**WORK TO DO**
Rewrite the listing below, changing every "counterclockwise" to "anticlockwise" and keeping all other text the same. Omit the pictures.

-- START --

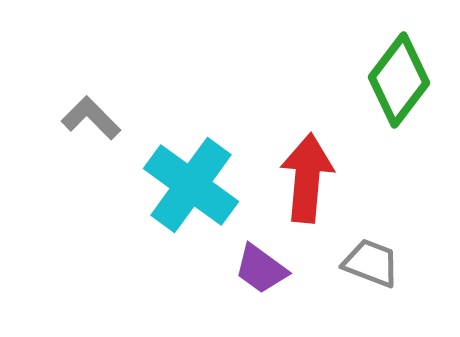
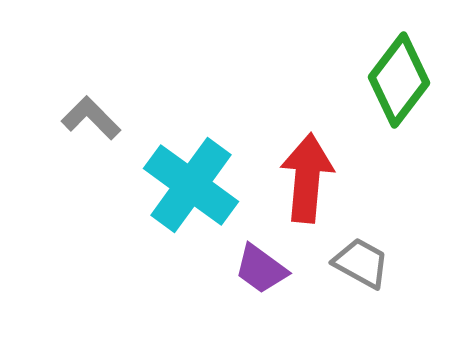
gray trapezoid: moved 10 px left; rotated 8 degrees clockwise
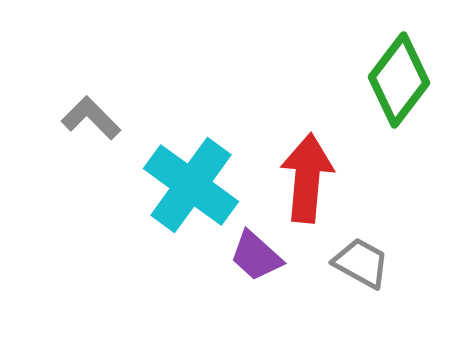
purple trapezoid: moved 5 px left, 13 px up; rotated 6 degrees clockwise
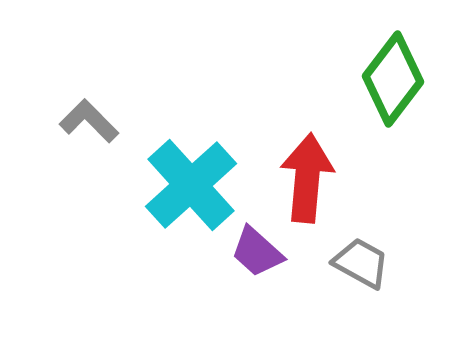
green diamond: moved 6 px left, 1 px up
gray L-shape: moved 2 px left, 3 px down
cyan cross: rotated 12 degrees clockwise
purple trapezoid: moved 1 px right, 4 px up
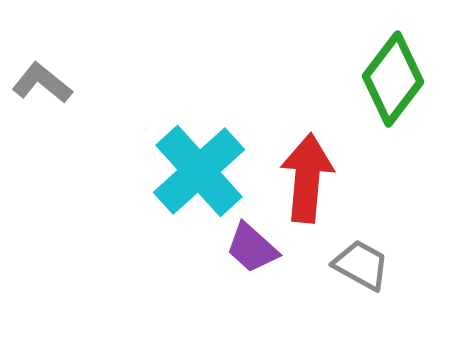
gray L-shape: moved 47 px left, 38 px up; rotated 6 degrees counterclockwise
cyan cross: moved 8 px right, 14 px up
purple trapezoid: moved 5 px left, 4 px up
gray trapezoid: moved 2 px down
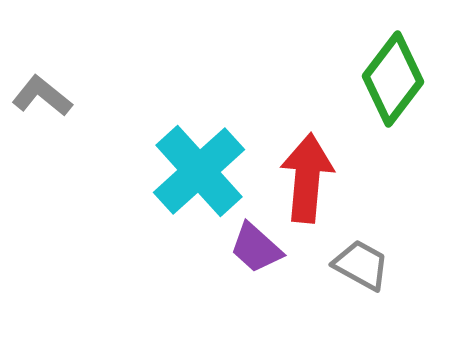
gray L-shape: moved 13 px down
purple trapezoid: moved 4 px right
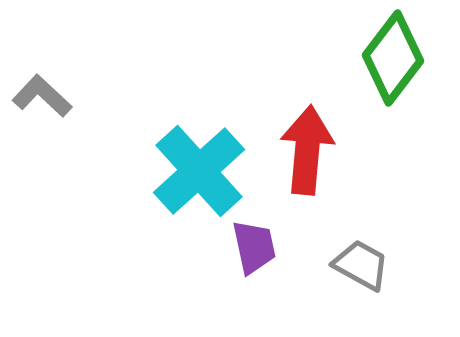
green diamond: moved 21 px up
gray L-shape: rotated 4 degrees clockwise
red arrow: moved 28 px up
purple trapezoid: moved 2 px left, 1 px up; rotated 144 degrees counterclockwise
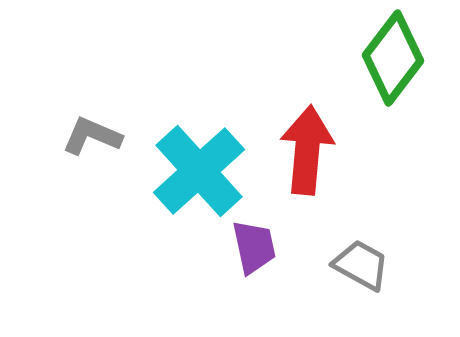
gray L-shape: moved 50 px right, 40 px down; rotated 20 degrees counterclockwise
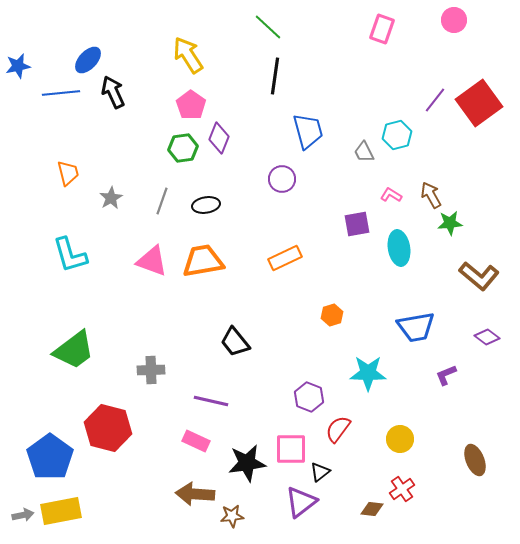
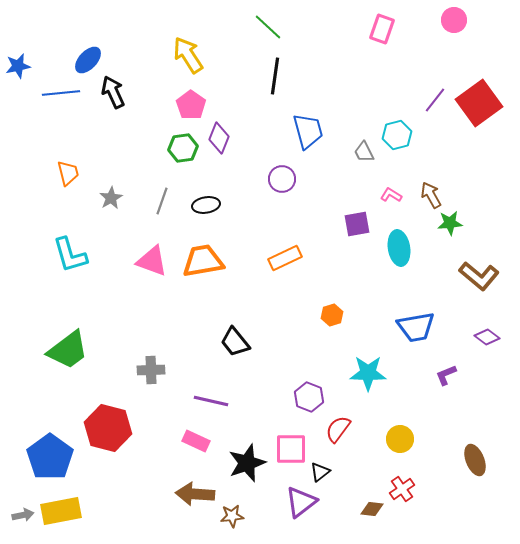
green trapezoid at (74, 350): moved 6 px left
black star at (247, 463): rotated 12 degrees counterclockwise
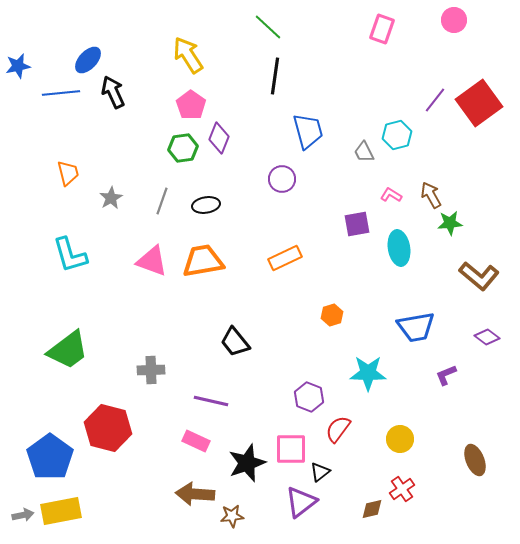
brown diamond at (372, 509): rotated 20 degrees counterclockwise
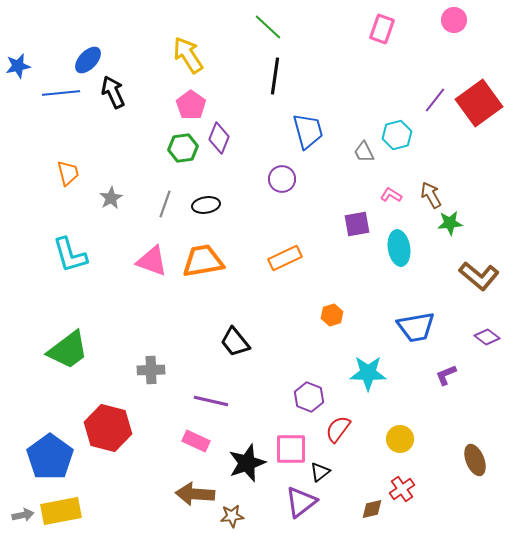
gray line at (162, 201): moved 3 px right, 3 px down
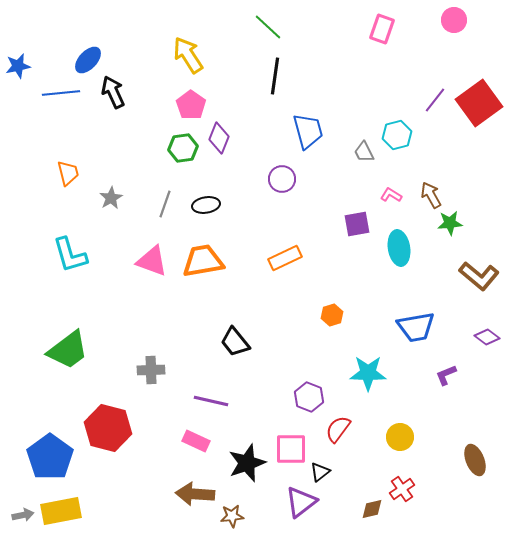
yellow circle at (400, 439): moved 2 px up
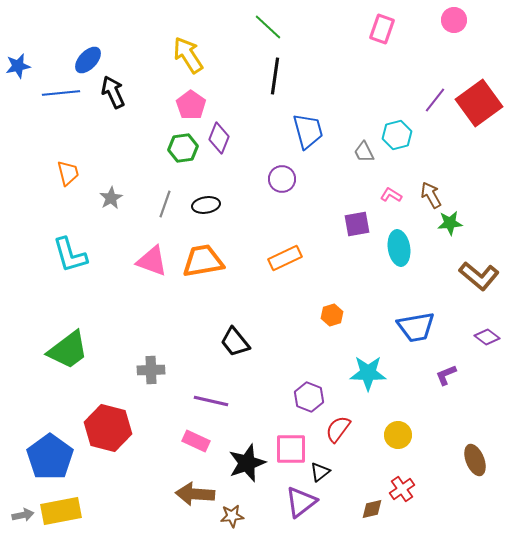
yellow circle at (400, 437): moved 2 px left, 2 px up
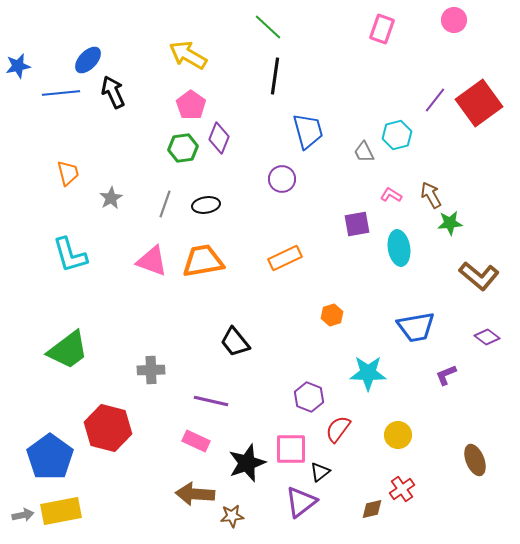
yellow arrow at (188, 55): rotated 27 degrees counterclockwise
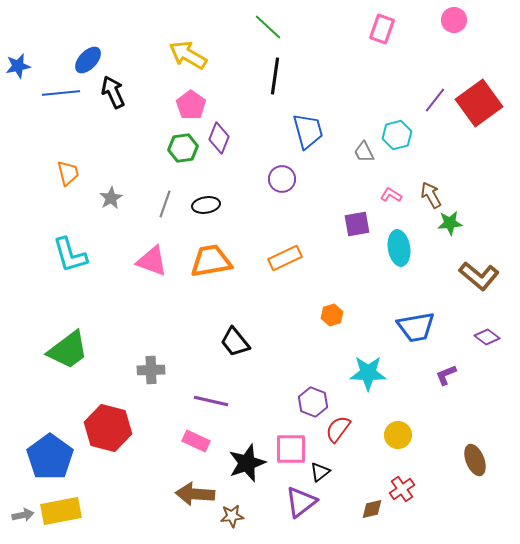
orange trapezoid at (203, 261): moved 8 px right
purple hexagon at (309, 397): moved 4 px right, 5 px down
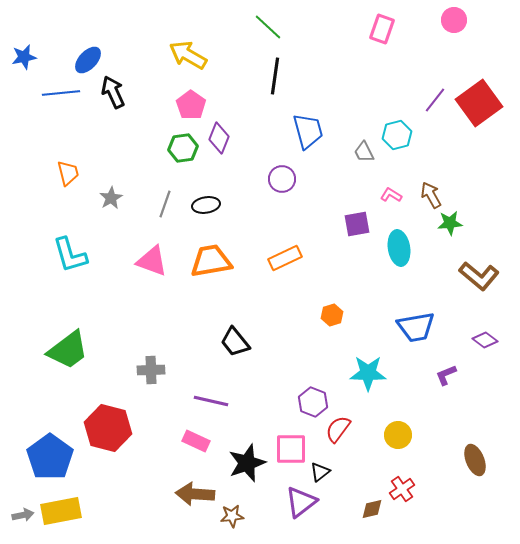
blue star at (18, 66): moved 6 px right, 9 px up
purple diamond at (487, 337): moved 2 px left, 3 px down
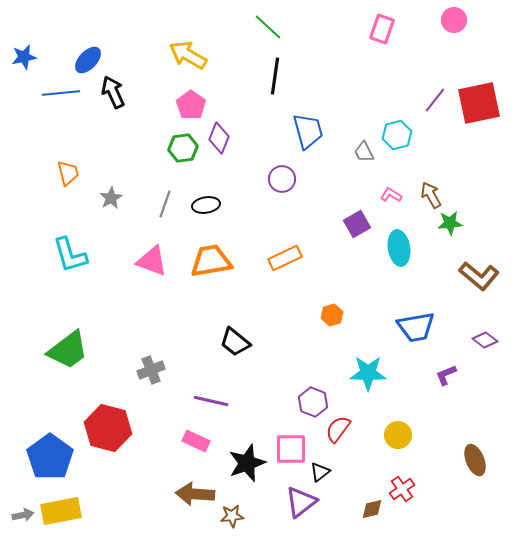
red square at (479, 103): rotated 24 degrees clockwise
purple square at (357, 224): rotated 20 degrees counterclockwise
black trapezoid at (235, 342): rotated 12 degrees counterclockwise
gray cross at (151, 370): rotated 20 degrees counterclockwise
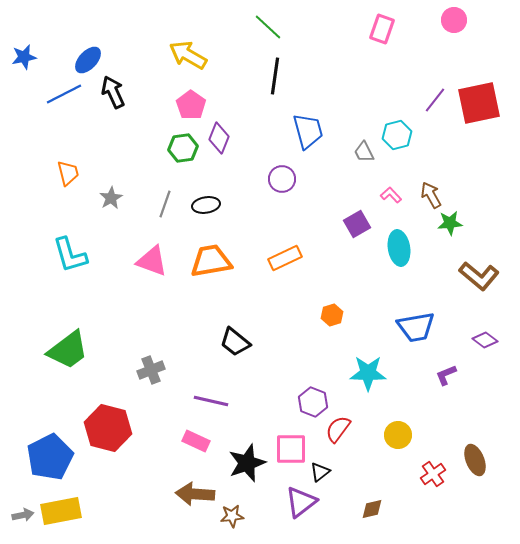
blue line at (61, 93): moved 3 px right, 1 px down; rotated 21 degrees counterclockwise
pink L-shape at (391, 195): rotated 15 degrees clockwise
blue pentagon at (50, 457): rotated 9 degrees clockwise
red cross at (402, 489): moved 31 px right, 15 px up
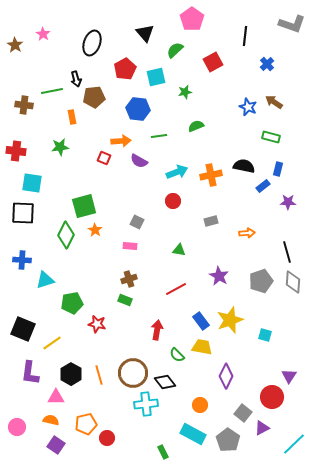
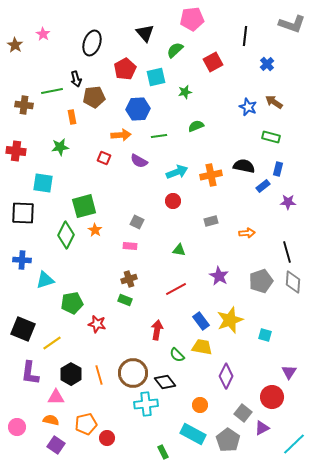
pink pentagon at (192, 19): rotated 30 degrees clockwise
blue hexagon at (138, 109): rotated 10 degrees counterclockwise
orange arrow at (121, 141): moved 6 px up
cyan square at (32, 183): moved 11 px right
purple triangle at (289, 376): moved 4 px up
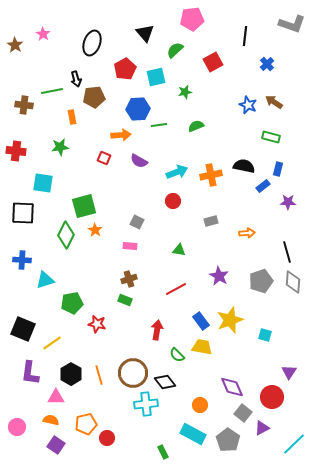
blue star at (248, 107): moved 2 px up
green line at (159, 136): moved 11 px up
purple diamond at (226, 376): moved 6 px right, 11 px down; rotated 50 degrees counterclockwise
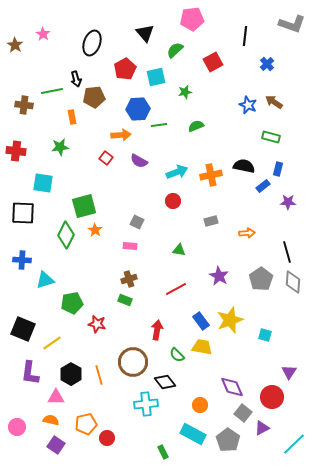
red square at (104, 158): moved 2 px right; rotated 16 degrees clockwise
gray pentagon at (261, 281): moved 2 px up; rotated 15 degrees counterclockwise
brown circle at (133, 373): moved 11 px up
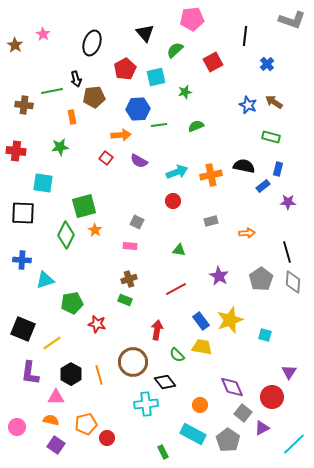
gray L-shape at (292, 24): moved 4 px up
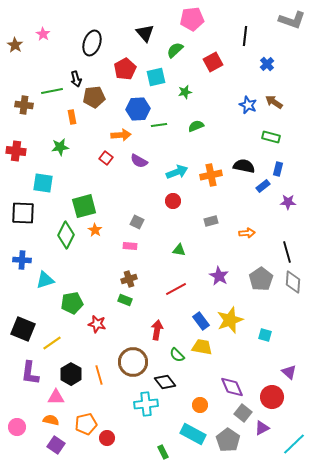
purple triangle at (289, 372): rotated 21 degrees counterclockwise
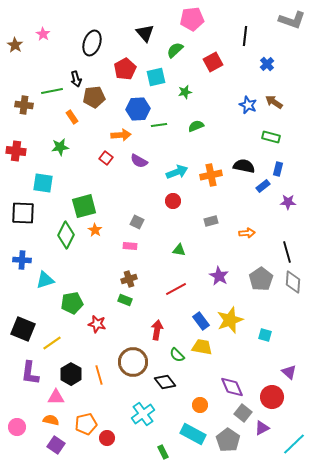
orange rectangle at (72, 117): rotated 24 degrees counterclockwise
cyan cross at (146, 404): moved 3 px left, 10 px down; rotated 30 degrees counterclockwise
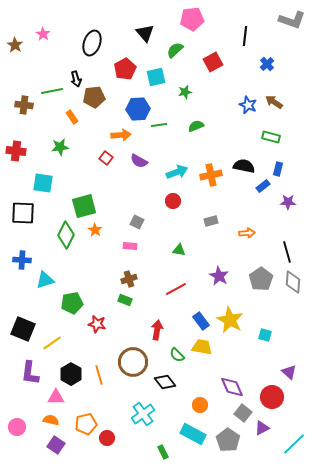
yellow star at (230, 320): rotated 24 degrees counterclockwise
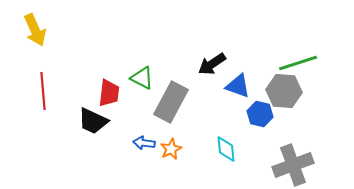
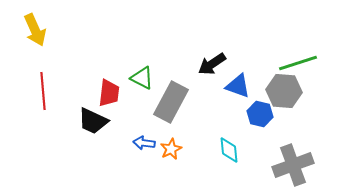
cyan diamond: moved 3 px right, 1 px down
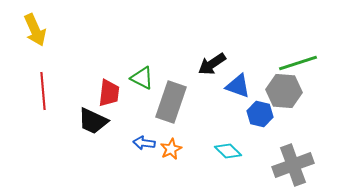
gray rectangle: rotated 9 degrees counterclockwise
cyan diamond: moved 1 px left, 1 px down; rotated 40 degrees counterclockwise
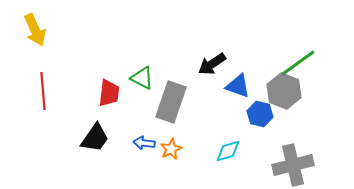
green line: rotated 18 degrees counterclockwise
gray hexagon: rotated 16 degrees clockwise
black trapezoid: moved 2 px right, 17 px down; rotated 80 degrees counterclockwise
cyan diamond: rotated 60 degrees counterclockwise
gray cross: rotated 6 degrees clockwise
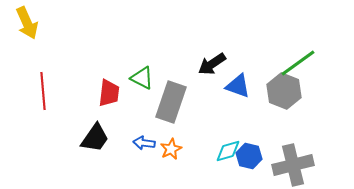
yellow arrow: moved 8 px left, 7 px up
blue hexagon: moved 11 px left, 42 px down
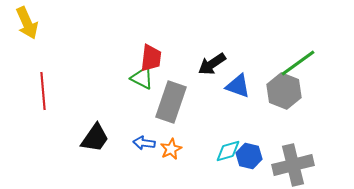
red trapezoid: moved 42 px right, 35 px up
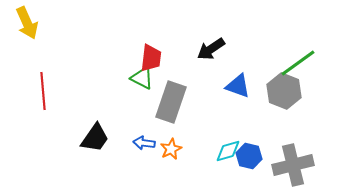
black arrow: moved 1 px left, 15 px up
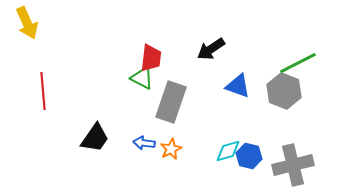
green line: rotated 9 degrees clockwise
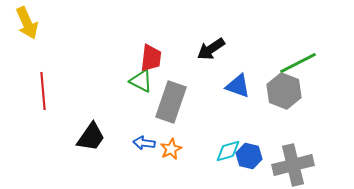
green triangle: moved 1 px left, 3 px down
black trapezoid: moved 4 px left, 1 px up
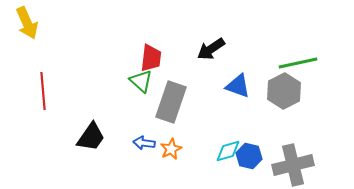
green line: rotated 15 degrees clockwise
green triangle: rotated 15 degrees clockwise
gray hexagon: rotated 12 degrees clockwise
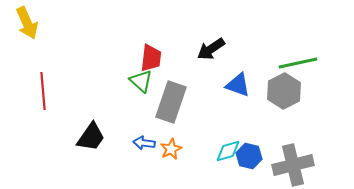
blue triangle: moved 1 px up
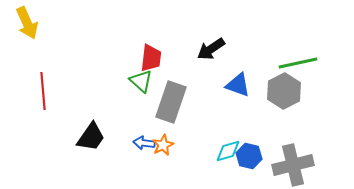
orange star: moved 8 px left, 4 px up
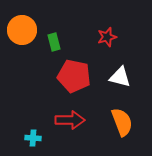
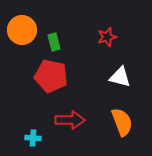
red pentagon: moved 23 px left
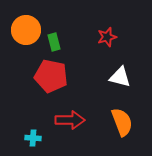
orange circle: moved 4 px right
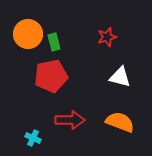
orange circle: moved 2 px right, 4 px down
red pentagon: rotated 24 degrees counterclockwise
orange semicircle: moved 2 px left; rotated 48 degrees counterclockwise
cyan cross: rotated 21 degrees clockwise
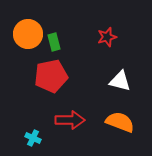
white triangle: moved 4 px down
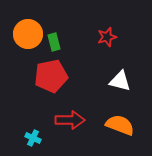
orange semicircle: moved 3 px down
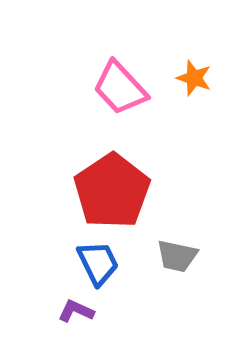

-- END --

**FULL ANSWER**
gray trapezoid: moved 10 px left; rotated 8 degrees clockwise
purple trapezoid: moved 5 px left, 13 px up; rotated 6 degrees clockwise
green diamond: moved 6 px left, 1 px up
gray L-shape: moved 2 px left, 3 px down
cyan cross: rotated 12 degrees clockwise
purple trapezoid: moved 1 px right, 4 px up
gray L-shape: moved 47 px left, 38 px up; rotated 6 degrees anticlockwise
cyan cross: moved 8 px right, 14 px up
purple trapezoid: moved 5 px left, 4 px up
gray trapezoid: moved 2 px down
gray L-shape: moved 13 px down
purple trapezoid: moved 4 px right
green diamond: moved 21 px up
gray L-shape: rotated 4 degrees clockwise
red arrow: moved 28 px up
purple trapezoid: moved 2 px left, 1 px up; rotated 144 degrees anticlockwise
gray L-shape: moved 50 px right, 40 px down; rotated 20 degrees anticlockwise
green trapezoid at (74, 350): moved 6 px left
black star at (247, 463): rotated 12 degrees anticlockwise
brown diamond at (372, 509): rotated 20 degrees anticlockwise
gray line at (162, 201): moved 3 px right, 3 px down
yellow circle at (400, 439): moved 2 px up
yellow circle at (400, 437): moved 2 px left, 2 px up
yellow arrow at (188, 55): rotated 27 degrees anticlockwise
orange trapezoid at (203, 261): moved 8 px right
purple hexagon at (309, 397): moved 4 px right, 5 px down
blue star at (18, 66): moved 6 px right, 9 px up
purple diamond at (487, 337): moved 2 px left, 3 px down
red square at (479, 103): rotated 24 degrees clockwise
purple square at (357, 224): rotated 20 degrees anticlockwise
black trapezoid at (235, 342): rotated 12 degrees anticlockwise
gray cross at (151, 370): rotated 20 degrees anticlockwise
blue line at (61, 93): moved 3 px right, 1 px down; rotated 21 degrees anticlockwise
pink L-shape at (391, 195): rotated 15 degrees clockwise
blue pentagon at (50, 457): rotated 9 degrees clockwise
red cross at (402, 489): moved 31 px right, 15 px up
pink pentagon at (192, 19): rotated 30 degrees clockwise
blue hexagon at (138, 109): rotated 10 degrees anticlockwise
orange arrow at (121, 141): moved 6 px up
cyan square at (32, 183): moved 11 px right
purple triangle at (289, 376): moved 4 px up
blue star at (248, 107): moved 2 px up
green line at (159, 136): moved 11 px up
purple diamond at (226, 376): moved 6 px right, 11 px down; rotated 50 degrees anticlockwise
red square at (104, 158): moved 2 px right; rotated 16 degrees clockwise
gray pentagon at (261, 281): moved 2 px up; rotated 15 degrees anticlockwise
brown circle at (133, 373): moved 11 px up
gray L-shape at (292, 24): moved 4 px up
purple triangle at (289, 372): rotated 21 degrees anticlockwise
orange rectangle at (72, 117): rotated 24 degrees anticlockwise
cyan cross at (146, 404): moved 3 px left, 10 px down; rotated 30 degrees anticlockwise
yellow star at (230, 320): rotated 24 degrees anticlockwise
cyan diamond: moved 3 px right, 1 px down
gray rectangle: rotated 9 degrees anticlockwise
cyan diamond: moved 1 px left, 1 px down; rotated 40 degrees anticlockwise
green line: rotated 18 degrees anticlockwise
gray hexagon: rotated 16 degrees clockwise
black trapezoid: moved 2 px right, 17 px down; rotated 80 degrees anticlockwise
cyan diamond: rotated 60 degrees anticlockwise
gray cross: rotated 6 degrees clockwise
yellow arrow: moved 8 px left, 7 px up
blue hexagon: moved 11 px left, 42 px down
red trapezoid: moved 42 px right, 35 px up
black arrow: moved 1 px left, 15 px up
green line: rotated 9 degrees clockwise
green triangle: moved 1 px left, 3 px down
black trapezoid: moved 4 px left, 1 px up
green line: rotated 15 degrees clockwise
green triangle: rotated 15 degrees clockwise
gray hexagon: rotated 12 degrees clockwise
blue triangle: moved 1 px up
orange star: moved 8 px left, 4 px up
red pentagon: moved 23 px left
orange circle: moved 4 px right
orange circle: moved 2 px right, 4 px down
red pentagon: rotated 24 degrees anticlockwise
orange semicircle: moved 2 px left; rotated 48 degrees anticlockwise
cyan cross: rotated 21 degrees clockwise
white triangle: moved 4 px down
orange semicircle: moved 3 px down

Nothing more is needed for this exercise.